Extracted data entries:

::::::::

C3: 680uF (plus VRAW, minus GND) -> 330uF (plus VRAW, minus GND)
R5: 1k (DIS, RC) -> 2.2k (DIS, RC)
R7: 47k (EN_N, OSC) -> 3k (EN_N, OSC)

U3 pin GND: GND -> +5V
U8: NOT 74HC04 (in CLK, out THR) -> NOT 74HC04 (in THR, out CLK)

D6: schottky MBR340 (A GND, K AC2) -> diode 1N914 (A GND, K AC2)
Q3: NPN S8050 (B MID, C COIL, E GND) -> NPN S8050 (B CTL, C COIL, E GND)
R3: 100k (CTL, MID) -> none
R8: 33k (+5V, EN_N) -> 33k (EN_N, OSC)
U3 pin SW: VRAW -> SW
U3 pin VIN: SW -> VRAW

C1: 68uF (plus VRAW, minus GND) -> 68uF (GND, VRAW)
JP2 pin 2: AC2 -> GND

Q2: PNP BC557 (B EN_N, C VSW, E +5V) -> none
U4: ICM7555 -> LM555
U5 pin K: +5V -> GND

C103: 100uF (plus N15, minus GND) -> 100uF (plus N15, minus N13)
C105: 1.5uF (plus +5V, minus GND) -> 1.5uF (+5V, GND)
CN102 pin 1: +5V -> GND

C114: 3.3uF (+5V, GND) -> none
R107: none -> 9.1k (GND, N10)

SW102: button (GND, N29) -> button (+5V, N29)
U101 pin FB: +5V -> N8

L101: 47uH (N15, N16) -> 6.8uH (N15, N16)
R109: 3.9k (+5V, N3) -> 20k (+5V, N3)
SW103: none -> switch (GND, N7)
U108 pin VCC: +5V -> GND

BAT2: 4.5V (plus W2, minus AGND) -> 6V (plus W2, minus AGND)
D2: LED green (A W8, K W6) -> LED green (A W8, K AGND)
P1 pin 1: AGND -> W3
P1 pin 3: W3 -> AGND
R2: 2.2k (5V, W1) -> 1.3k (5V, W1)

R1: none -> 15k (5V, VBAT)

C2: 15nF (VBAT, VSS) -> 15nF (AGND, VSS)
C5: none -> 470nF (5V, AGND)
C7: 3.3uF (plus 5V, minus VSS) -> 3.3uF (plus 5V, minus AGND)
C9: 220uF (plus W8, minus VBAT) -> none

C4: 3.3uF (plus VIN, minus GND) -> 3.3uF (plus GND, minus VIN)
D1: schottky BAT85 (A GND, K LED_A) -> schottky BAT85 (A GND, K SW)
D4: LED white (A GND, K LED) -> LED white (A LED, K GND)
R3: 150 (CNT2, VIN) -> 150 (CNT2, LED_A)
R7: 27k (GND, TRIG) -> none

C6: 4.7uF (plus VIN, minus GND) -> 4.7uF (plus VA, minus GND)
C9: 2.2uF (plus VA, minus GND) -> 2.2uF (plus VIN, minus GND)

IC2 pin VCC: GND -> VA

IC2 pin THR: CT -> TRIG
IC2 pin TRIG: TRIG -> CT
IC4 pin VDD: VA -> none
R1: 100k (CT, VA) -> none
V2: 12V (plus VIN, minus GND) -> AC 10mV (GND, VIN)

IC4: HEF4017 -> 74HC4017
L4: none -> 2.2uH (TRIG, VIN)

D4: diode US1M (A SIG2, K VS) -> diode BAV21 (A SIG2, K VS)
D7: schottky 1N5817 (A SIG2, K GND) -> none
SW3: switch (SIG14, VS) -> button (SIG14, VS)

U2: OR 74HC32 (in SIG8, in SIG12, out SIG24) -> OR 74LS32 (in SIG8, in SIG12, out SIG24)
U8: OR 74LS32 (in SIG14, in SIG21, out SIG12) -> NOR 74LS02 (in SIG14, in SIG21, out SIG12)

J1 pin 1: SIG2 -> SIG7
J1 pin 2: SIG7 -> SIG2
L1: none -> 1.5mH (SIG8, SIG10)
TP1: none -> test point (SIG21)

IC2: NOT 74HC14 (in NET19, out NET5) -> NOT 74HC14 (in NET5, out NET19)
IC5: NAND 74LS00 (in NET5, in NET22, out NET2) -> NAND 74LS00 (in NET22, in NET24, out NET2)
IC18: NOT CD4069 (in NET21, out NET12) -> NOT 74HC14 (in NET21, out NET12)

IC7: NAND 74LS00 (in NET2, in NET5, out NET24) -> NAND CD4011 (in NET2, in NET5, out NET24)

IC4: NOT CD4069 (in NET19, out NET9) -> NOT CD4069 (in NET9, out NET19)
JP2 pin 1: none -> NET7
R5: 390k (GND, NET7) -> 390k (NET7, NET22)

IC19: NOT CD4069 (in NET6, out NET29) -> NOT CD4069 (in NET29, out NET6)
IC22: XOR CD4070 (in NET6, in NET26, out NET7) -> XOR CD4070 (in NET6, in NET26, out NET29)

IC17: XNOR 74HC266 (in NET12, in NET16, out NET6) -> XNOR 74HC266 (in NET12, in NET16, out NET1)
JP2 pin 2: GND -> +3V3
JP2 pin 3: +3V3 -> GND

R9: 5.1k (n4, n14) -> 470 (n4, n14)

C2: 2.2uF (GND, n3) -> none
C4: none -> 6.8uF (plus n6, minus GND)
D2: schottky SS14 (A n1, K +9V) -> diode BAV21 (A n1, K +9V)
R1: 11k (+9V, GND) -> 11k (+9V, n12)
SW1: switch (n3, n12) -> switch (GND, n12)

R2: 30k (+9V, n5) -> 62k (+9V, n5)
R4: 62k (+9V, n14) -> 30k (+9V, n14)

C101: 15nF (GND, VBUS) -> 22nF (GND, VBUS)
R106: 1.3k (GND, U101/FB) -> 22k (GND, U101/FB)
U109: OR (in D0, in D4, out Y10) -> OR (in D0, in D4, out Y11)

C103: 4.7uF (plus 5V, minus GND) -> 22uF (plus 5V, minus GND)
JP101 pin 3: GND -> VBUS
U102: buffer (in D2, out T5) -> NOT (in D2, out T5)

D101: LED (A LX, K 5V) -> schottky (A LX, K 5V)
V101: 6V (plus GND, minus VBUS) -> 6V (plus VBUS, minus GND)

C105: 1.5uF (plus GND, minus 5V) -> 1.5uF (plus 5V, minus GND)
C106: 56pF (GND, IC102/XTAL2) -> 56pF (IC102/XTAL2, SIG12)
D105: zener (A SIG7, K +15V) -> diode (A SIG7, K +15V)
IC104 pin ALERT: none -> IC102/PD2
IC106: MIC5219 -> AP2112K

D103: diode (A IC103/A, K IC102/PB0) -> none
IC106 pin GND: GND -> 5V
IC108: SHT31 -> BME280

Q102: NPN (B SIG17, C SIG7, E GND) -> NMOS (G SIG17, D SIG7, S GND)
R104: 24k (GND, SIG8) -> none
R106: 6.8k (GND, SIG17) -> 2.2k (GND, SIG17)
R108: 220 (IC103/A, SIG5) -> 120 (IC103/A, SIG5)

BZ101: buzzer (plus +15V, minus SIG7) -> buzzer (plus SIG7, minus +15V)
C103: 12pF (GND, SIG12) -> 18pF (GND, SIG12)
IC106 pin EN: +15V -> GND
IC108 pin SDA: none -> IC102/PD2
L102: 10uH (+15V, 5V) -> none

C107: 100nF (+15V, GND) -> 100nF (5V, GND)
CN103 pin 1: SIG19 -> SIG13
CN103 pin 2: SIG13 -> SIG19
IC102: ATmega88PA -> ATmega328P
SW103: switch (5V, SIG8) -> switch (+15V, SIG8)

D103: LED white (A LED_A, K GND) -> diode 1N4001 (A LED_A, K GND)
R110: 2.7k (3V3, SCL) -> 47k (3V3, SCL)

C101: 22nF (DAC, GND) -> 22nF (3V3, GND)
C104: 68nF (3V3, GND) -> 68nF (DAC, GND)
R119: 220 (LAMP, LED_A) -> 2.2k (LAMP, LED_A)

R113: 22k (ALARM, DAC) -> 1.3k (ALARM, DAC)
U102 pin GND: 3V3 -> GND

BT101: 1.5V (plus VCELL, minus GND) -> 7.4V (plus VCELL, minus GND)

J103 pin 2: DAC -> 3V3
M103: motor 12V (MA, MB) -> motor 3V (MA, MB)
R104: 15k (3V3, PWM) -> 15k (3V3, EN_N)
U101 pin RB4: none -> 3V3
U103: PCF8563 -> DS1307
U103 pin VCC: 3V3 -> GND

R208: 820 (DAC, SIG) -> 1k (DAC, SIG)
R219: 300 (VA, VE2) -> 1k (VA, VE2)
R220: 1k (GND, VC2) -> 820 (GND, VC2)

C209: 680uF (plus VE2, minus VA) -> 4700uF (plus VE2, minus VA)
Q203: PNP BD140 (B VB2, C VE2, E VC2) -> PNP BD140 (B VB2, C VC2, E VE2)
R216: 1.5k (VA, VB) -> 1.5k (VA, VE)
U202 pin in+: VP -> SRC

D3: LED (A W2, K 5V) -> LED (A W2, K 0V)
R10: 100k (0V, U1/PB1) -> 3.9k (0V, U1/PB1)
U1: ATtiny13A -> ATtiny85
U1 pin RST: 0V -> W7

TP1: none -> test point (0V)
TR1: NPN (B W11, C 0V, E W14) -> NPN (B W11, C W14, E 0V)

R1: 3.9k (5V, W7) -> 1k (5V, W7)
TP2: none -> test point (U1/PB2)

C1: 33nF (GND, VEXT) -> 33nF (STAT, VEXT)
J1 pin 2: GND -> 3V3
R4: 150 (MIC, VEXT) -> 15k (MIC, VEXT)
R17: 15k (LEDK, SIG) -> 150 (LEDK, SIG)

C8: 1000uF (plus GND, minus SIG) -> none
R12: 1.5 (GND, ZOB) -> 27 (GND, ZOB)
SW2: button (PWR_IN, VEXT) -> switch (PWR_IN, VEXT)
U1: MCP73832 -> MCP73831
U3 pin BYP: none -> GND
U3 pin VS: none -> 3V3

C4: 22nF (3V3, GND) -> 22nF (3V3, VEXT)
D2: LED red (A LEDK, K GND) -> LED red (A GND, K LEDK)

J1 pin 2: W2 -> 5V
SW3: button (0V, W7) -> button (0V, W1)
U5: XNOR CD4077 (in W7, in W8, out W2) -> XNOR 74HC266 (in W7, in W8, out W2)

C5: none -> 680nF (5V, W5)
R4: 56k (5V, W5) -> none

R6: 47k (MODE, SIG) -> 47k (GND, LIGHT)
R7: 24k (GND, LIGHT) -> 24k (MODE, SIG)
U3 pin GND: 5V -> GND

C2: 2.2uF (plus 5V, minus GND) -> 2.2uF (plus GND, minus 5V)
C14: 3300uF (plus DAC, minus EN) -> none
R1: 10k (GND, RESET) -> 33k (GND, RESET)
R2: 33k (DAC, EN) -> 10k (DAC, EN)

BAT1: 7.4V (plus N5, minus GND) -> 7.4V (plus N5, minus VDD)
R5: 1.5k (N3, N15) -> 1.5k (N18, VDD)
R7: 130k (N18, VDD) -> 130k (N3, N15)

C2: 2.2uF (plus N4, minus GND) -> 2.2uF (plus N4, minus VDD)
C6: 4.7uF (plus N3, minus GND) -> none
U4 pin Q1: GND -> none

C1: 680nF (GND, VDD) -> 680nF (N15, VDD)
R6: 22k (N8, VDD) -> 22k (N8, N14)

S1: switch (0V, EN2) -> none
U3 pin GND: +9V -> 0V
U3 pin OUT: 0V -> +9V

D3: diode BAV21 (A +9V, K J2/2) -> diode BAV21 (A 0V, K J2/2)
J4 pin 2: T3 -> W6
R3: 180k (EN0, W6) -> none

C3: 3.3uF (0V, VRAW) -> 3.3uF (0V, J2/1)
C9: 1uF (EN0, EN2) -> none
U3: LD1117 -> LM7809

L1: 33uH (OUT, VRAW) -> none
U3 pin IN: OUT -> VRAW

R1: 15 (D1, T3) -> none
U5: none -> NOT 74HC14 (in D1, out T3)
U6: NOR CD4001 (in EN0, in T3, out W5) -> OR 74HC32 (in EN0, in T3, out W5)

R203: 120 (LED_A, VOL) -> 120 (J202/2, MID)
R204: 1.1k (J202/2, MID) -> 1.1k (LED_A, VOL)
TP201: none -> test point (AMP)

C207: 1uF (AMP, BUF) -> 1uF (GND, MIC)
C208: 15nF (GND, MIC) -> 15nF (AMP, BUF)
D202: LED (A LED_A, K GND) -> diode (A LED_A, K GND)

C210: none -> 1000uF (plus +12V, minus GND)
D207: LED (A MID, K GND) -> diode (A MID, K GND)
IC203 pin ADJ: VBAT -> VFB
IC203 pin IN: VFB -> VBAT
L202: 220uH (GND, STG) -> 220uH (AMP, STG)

::::::::

Output exactly the leading lines of the data, up to and including the line marked by "JP2 pin 2: AC2 -> GND".

C3: 680uF (plus VRAW, minus GND) -> 330uF (plus VRAW, minus GND)
R5: 1k (DIS, RC) -> 2.2k (DIS, RC)
R7: 47k (EN_N, OSC) -> 3k (EN_N, OSC)

U3 pin GND: GND -> +5V
U8: NOT 74HC04 (in CLK, out THR) -> NOT 74HC04 (in THR, out CLK)

D6: schottky MBR340 (A GND, K AC2) -> diode 1N914 (A GND, K AC2)
Q3: NPN S8050 (B MID, C COIL, E GND) -> NPN S8050 (B CTL, C COIL, E GND)
R3: 100k (CTL, MID) -> none
R8: 33k (+5V, EN_N) -> 33k (EN_N, OSC)
U3 pin SW: VRAW -> SW
U3 pin VIN: SW -> VRAW

C1: 68uF (plus VRAW, minus GND) -> 68uF (GND, VRAW)
JP2 pin 2: AC2 -> GND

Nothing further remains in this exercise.